**WORK ORDER:** Among the entries below, extract exactly the lines that run from the one with "BT1: 7.4V (plus" through the one with "C4: 2200uF (plus", both ends included.

Edit tracking data:
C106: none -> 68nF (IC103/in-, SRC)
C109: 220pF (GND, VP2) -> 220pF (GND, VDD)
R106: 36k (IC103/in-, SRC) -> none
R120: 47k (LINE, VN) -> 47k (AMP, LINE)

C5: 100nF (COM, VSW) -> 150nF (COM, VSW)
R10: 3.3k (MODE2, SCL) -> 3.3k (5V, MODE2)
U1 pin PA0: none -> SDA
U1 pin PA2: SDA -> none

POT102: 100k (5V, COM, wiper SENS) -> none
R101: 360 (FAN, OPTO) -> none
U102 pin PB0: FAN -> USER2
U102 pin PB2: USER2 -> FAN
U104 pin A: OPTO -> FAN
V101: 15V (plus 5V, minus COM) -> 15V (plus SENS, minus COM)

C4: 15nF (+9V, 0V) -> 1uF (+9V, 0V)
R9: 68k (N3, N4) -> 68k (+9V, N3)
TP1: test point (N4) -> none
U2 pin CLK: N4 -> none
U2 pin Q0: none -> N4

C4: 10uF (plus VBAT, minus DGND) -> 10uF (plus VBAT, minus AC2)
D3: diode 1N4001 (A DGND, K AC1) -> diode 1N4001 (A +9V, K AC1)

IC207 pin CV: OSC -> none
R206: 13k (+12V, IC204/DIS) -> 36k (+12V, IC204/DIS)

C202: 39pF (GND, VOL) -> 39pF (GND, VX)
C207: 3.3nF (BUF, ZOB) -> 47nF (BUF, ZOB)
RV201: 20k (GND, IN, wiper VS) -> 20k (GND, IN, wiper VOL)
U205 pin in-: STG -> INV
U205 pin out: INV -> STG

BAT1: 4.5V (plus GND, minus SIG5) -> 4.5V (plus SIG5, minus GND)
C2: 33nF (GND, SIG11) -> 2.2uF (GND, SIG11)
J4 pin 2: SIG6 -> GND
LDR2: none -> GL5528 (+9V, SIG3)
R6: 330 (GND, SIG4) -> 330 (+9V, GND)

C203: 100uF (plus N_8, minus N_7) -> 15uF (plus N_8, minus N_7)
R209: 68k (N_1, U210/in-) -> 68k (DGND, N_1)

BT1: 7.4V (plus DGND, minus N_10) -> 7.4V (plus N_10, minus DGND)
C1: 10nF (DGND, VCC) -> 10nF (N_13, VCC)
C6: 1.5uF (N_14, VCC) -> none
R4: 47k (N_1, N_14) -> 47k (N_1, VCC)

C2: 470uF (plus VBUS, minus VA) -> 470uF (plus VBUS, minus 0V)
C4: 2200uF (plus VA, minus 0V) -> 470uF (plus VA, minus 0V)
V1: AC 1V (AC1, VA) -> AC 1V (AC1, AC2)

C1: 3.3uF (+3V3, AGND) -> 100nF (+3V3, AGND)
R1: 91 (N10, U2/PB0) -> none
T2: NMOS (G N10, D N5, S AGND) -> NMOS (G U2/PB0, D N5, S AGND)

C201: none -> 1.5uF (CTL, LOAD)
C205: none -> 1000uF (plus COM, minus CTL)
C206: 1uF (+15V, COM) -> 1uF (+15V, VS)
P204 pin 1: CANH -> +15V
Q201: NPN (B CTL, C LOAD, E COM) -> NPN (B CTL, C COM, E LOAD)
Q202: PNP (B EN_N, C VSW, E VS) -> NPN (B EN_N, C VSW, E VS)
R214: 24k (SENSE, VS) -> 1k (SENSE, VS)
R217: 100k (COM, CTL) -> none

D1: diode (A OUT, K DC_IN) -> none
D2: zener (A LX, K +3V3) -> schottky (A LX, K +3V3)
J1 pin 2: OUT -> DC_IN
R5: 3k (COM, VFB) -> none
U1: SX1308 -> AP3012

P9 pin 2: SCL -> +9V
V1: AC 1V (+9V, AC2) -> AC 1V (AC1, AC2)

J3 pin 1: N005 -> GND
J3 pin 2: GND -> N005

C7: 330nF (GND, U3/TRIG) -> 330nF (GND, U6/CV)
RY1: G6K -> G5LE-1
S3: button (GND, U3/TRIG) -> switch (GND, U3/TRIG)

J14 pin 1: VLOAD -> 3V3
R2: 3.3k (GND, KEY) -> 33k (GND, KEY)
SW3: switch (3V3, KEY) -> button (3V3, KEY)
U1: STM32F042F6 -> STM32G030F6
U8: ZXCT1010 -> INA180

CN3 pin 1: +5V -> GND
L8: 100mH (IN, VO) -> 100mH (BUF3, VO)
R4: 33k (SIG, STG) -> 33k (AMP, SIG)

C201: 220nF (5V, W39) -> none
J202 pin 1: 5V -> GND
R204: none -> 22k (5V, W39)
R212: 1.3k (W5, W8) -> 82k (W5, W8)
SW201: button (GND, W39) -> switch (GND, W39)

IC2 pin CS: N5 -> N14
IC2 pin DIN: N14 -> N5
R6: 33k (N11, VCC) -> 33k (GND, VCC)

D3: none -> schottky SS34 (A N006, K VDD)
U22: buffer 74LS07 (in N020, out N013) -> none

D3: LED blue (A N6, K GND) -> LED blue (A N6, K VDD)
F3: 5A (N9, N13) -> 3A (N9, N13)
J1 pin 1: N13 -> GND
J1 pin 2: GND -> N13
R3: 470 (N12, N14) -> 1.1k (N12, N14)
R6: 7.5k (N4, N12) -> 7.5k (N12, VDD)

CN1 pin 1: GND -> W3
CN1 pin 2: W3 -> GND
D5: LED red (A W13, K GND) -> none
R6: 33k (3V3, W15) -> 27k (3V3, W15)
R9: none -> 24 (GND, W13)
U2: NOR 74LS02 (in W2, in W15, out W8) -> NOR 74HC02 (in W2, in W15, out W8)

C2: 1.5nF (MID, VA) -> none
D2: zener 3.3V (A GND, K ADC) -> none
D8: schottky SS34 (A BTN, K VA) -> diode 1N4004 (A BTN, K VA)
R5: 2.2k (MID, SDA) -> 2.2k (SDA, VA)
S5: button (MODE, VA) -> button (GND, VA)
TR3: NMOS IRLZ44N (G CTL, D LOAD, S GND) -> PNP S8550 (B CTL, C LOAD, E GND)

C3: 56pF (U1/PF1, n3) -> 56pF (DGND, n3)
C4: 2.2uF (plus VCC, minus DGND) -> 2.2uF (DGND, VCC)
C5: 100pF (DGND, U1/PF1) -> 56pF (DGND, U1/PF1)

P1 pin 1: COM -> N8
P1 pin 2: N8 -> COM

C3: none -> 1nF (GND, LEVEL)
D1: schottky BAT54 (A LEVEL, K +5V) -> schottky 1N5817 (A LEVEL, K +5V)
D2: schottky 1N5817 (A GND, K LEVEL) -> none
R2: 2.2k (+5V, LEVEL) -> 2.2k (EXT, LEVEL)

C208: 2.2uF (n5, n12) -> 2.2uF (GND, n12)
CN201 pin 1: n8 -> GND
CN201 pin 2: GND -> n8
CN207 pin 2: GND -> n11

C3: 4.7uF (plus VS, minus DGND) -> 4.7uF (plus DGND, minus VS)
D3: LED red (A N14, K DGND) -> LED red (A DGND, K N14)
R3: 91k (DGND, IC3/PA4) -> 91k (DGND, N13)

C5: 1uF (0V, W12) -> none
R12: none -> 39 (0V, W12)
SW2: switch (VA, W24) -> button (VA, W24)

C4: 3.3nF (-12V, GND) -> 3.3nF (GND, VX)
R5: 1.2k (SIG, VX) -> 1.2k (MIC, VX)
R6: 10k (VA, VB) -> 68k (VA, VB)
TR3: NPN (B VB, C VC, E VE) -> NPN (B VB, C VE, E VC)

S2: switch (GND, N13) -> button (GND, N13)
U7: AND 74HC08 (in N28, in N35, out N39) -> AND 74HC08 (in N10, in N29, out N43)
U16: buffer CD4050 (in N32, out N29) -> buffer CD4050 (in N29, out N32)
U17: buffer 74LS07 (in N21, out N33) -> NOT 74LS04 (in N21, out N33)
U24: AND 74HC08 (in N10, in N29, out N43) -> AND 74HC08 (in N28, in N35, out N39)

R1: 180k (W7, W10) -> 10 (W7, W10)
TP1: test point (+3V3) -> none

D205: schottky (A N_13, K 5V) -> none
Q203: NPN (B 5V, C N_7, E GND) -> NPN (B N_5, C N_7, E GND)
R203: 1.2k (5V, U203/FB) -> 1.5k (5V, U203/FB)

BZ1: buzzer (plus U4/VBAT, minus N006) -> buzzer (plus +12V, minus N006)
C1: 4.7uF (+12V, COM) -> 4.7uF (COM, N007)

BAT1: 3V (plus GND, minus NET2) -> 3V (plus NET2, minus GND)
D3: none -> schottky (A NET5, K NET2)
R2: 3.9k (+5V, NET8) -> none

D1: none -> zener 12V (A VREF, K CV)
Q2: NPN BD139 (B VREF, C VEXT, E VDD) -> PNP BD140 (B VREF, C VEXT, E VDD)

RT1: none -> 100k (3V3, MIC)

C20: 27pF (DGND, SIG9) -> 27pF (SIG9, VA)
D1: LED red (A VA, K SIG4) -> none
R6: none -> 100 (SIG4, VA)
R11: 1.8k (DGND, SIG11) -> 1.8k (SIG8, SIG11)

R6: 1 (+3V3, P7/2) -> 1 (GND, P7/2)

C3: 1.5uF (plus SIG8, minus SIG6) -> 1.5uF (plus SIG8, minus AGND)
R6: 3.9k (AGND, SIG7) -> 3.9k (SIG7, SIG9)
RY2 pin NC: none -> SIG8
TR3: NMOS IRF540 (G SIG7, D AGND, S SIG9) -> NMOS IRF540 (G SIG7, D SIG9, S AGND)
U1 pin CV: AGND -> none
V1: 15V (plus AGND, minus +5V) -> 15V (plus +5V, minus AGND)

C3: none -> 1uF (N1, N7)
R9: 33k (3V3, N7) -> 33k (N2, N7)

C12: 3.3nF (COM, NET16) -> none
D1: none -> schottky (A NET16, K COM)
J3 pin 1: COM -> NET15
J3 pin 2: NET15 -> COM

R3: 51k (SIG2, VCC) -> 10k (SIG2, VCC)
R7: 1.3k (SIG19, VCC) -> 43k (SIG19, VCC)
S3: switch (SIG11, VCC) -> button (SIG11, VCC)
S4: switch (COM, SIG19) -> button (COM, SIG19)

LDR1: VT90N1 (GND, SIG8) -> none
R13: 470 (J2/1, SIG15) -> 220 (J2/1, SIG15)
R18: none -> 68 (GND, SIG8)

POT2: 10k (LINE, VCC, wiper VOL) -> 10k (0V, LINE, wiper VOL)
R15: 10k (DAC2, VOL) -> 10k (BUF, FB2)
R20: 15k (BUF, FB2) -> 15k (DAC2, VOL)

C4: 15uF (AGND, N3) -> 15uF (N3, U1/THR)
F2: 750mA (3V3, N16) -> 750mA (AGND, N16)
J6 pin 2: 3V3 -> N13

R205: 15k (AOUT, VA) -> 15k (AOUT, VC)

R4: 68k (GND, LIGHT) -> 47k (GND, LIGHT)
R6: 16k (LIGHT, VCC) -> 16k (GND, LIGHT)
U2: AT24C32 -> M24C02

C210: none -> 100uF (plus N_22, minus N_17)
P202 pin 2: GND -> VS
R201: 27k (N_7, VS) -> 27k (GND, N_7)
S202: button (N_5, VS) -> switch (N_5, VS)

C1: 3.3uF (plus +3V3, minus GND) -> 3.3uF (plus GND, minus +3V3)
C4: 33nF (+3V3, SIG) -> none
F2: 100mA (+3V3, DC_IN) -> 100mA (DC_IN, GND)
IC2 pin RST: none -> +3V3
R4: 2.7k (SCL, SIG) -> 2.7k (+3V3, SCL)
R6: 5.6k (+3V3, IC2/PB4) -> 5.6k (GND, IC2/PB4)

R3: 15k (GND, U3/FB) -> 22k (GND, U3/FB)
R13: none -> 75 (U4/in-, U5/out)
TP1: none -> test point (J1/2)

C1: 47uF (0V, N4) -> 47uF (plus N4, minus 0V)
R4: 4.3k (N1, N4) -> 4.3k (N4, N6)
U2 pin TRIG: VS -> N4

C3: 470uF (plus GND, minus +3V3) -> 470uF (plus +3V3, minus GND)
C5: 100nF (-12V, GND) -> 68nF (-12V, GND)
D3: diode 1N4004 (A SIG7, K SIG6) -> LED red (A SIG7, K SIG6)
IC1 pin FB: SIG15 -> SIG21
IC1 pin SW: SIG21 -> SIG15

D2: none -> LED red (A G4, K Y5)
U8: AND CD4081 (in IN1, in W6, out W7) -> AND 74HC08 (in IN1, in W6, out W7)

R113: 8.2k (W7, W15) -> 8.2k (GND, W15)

**FINISHED EXERCISE:**
BT1: 7.4V (plus DGND, minus N_10) -> 7.4V (plus N_10, minus DGND)
C1: 10nF (DGND, VCC) -> 10nF (N_13, VCC)
C6: 1.5uF (N_14, VCC) -> none
R4: 47k (N_1, N_14) -> 47k (N_1, VCC)

C2: 470uF (plus VBUS, minus VA) -> 470uF (plus VBUS, minus 0V)
C4: 2200uF (plus VA, minus 0V) -> 470uF (plus VA, minus 0V)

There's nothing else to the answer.